§ **PROBLEM REQUIREMENTS**: Once you have read the entries, please say how many lines hold the string "none", giving the number only.

§ **GIVEN DATA**:

● ● ●

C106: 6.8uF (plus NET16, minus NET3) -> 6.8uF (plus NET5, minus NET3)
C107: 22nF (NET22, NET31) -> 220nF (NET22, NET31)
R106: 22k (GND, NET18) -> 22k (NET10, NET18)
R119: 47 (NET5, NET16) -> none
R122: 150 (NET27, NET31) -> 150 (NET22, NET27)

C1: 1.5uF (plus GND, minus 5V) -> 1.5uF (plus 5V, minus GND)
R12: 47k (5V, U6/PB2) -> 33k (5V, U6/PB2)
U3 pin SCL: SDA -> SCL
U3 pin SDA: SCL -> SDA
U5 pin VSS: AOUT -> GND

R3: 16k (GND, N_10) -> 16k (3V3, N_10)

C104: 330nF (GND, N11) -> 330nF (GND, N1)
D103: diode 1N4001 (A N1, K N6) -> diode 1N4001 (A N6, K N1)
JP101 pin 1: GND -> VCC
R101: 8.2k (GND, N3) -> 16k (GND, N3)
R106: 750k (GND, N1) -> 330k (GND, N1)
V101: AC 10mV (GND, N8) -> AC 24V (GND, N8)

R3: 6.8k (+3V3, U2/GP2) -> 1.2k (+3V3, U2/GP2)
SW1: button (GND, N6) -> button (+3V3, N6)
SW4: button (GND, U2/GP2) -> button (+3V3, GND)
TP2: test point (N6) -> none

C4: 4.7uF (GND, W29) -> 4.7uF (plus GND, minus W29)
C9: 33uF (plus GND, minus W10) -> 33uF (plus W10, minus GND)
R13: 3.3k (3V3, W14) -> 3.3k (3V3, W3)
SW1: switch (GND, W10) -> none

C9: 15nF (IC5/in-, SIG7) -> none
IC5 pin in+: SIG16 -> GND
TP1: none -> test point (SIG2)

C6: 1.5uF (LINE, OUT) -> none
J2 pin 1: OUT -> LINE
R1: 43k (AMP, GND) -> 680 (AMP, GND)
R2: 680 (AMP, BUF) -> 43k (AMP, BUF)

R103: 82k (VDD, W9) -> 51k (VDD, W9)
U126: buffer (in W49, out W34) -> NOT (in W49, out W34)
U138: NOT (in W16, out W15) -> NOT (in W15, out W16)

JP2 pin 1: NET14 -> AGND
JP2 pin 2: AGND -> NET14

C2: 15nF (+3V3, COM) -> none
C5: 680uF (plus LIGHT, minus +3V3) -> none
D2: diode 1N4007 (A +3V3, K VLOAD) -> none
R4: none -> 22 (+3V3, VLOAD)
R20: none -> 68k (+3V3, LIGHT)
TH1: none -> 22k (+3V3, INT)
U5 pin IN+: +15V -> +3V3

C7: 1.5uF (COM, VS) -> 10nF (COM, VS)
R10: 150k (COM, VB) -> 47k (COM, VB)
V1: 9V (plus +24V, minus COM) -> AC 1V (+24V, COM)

● ● ●

§ **PROBLEM SOLUTION**: 12